What you are asked to do: Please copy out every line of the listing below in which the word "pixel" appears.

Material provided:
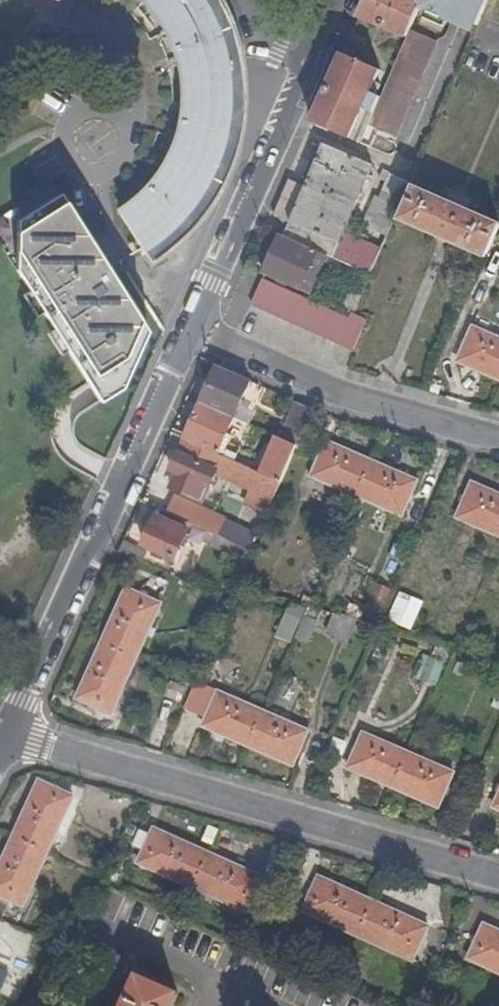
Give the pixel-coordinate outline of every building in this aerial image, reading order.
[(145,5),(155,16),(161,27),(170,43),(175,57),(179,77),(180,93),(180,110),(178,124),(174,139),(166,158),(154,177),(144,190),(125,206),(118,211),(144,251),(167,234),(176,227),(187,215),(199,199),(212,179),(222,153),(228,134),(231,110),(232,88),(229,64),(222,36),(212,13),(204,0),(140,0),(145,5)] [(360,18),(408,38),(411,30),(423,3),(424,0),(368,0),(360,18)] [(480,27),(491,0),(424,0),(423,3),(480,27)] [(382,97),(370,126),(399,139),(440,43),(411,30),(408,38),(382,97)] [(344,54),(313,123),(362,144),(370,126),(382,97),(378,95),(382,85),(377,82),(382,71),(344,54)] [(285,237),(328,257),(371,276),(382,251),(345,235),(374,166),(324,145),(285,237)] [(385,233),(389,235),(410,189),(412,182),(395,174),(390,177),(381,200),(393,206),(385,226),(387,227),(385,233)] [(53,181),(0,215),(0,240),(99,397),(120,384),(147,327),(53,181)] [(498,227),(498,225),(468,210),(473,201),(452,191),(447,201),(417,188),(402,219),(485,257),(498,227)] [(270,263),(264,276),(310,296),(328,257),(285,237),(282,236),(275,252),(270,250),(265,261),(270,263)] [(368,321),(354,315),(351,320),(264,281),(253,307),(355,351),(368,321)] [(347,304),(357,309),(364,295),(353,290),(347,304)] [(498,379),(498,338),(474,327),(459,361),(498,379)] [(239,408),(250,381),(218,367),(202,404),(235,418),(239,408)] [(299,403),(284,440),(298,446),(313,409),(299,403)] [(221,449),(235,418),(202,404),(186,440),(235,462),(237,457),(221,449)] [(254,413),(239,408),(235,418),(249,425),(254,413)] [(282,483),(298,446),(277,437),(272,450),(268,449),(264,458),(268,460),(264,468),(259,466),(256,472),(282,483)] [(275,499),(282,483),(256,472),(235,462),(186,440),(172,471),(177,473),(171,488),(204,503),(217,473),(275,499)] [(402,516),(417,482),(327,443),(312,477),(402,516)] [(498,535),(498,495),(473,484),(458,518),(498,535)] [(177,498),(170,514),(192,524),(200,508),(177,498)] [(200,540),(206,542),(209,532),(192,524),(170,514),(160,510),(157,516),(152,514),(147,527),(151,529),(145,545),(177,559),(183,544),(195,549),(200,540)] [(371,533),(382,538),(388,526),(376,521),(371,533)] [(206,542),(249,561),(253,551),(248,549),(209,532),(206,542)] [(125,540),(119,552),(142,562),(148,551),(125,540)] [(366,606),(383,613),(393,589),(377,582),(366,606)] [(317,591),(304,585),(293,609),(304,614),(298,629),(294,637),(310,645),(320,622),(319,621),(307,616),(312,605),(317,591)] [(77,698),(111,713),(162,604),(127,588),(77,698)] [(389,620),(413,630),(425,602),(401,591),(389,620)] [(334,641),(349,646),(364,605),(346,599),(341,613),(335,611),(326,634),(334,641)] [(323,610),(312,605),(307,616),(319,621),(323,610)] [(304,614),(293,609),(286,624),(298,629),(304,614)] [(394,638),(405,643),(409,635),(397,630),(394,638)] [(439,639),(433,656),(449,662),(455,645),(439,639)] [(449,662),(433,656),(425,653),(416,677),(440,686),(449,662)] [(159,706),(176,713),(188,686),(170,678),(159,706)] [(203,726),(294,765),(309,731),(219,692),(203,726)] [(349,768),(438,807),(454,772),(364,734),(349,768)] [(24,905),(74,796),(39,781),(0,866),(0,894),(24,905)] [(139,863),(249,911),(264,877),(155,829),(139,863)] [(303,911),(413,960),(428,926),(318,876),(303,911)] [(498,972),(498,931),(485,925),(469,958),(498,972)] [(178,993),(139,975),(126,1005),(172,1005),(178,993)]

...

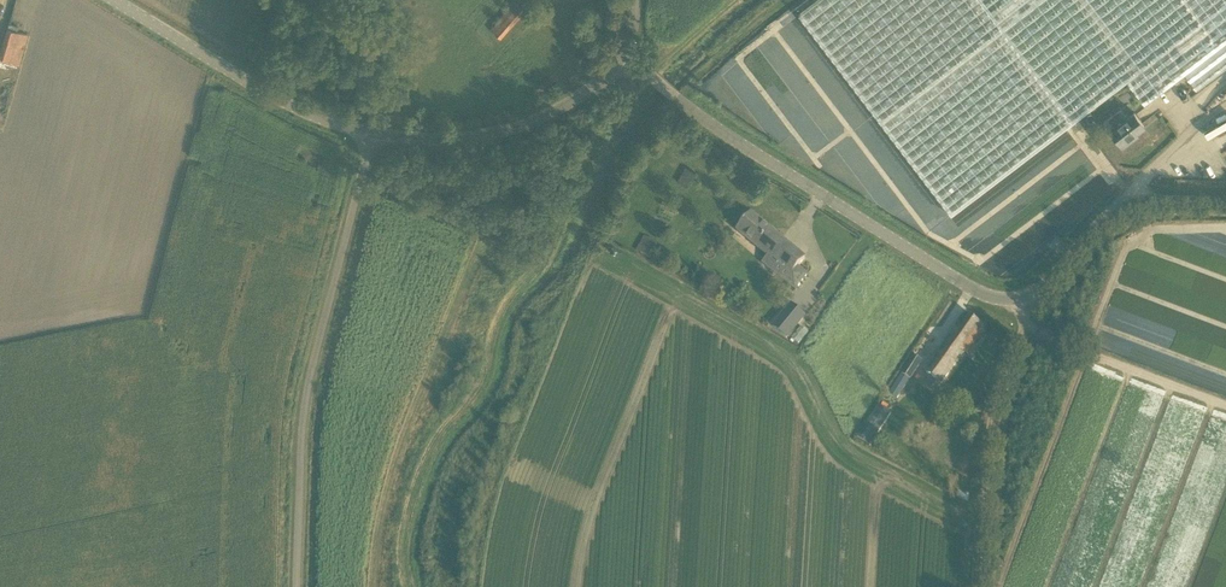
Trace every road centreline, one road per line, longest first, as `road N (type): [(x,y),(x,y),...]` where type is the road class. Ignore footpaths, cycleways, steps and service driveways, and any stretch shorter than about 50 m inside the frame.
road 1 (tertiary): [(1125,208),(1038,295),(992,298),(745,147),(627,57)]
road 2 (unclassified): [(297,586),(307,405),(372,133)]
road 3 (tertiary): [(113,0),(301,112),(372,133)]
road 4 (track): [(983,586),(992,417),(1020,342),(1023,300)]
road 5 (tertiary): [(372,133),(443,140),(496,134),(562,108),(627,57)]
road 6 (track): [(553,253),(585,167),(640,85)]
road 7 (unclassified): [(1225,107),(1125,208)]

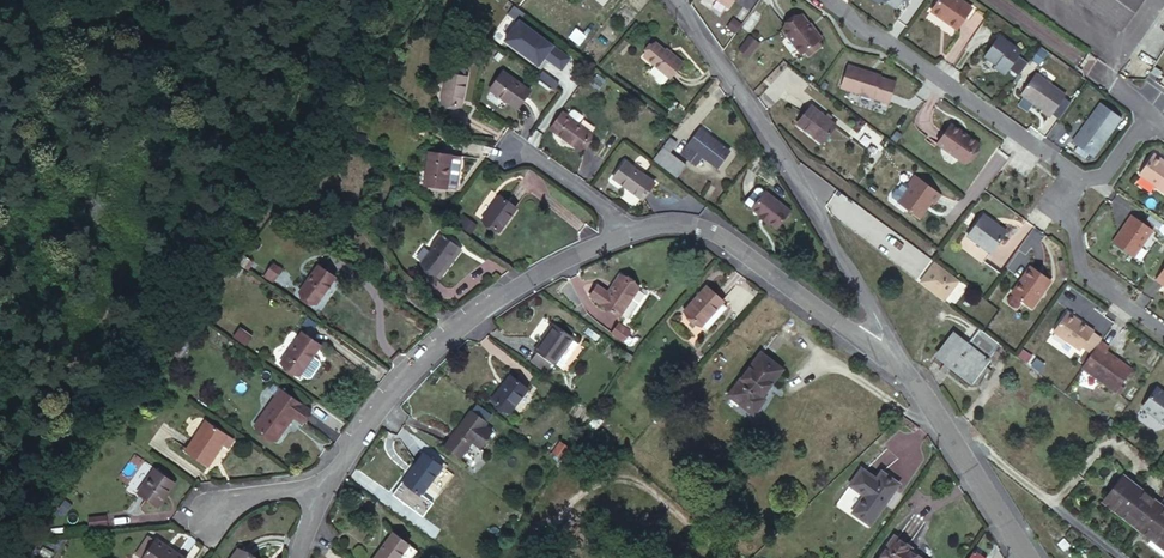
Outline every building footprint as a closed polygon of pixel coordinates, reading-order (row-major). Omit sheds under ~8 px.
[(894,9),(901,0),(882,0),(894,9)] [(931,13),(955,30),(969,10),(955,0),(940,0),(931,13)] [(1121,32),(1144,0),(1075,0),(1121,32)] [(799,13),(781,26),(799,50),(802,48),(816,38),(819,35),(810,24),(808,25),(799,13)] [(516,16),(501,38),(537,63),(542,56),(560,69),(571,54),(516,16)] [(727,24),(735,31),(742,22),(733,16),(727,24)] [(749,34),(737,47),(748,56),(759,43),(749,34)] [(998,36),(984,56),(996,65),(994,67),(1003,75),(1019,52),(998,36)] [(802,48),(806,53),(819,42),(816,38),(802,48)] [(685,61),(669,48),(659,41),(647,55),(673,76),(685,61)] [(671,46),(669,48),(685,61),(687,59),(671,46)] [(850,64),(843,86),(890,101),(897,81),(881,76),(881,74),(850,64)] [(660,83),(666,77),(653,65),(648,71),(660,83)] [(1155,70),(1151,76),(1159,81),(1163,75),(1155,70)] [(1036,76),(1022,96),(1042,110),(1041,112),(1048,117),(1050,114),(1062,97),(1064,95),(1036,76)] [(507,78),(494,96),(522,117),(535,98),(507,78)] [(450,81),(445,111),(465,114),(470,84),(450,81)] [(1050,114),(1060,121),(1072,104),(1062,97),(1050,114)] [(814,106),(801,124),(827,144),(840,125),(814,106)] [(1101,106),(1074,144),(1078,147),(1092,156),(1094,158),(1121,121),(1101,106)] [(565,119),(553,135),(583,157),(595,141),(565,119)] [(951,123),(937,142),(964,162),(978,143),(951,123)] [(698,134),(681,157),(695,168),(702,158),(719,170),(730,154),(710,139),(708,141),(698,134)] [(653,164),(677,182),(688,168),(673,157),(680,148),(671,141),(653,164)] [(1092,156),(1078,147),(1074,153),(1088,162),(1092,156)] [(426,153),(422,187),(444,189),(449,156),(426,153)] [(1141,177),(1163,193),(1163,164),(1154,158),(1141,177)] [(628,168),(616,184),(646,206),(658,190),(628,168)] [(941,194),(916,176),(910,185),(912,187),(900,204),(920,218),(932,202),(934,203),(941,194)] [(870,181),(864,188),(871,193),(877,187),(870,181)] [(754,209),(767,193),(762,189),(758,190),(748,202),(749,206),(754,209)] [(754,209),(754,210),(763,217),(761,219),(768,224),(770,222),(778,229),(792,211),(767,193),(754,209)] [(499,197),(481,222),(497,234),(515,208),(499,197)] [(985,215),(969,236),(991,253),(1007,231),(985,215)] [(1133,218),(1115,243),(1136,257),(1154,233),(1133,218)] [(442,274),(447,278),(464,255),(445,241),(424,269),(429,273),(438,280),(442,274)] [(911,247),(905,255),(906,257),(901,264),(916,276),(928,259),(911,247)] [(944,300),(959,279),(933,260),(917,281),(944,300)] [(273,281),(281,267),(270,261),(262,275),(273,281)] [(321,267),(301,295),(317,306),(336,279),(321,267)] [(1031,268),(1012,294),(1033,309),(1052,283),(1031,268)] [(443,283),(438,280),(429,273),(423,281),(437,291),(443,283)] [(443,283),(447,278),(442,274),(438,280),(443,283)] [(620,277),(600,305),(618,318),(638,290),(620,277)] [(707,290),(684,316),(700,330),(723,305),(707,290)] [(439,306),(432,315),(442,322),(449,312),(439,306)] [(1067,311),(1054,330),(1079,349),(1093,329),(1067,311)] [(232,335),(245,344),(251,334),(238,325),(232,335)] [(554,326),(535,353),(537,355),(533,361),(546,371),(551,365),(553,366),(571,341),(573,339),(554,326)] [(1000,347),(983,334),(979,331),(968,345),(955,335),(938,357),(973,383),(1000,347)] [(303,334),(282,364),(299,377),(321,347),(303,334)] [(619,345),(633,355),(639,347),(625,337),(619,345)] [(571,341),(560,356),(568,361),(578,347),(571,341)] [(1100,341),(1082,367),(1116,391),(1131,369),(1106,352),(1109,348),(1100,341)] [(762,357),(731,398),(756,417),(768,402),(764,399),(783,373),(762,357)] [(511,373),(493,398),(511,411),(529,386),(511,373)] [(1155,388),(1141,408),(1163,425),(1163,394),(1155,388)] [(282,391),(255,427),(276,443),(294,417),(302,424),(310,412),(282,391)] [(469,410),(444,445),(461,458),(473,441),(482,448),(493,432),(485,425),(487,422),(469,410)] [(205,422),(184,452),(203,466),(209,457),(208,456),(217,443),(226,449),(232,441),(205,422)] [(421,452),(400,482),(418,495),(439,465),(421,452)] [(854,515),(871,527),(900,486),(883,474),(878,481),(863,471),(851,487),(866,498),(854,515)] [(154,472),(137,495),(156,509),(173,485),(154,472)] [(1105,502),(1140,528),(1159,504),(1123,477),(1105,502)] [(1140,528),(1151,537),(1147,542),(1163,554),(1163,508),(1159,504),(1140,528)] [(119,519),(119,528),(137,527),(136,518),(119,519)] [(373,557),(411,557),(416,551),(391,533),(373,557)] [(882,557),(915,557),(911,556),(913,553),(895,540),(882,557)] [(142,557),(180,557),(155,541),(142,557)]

Answer for this exercise:
Give the pixel-coordinate outline of every building in this aerial image, reading order.
Outline every building footprint as a closed polygon of pixel coordinates, reading-order (row-major). Omit sheds under ~8 px.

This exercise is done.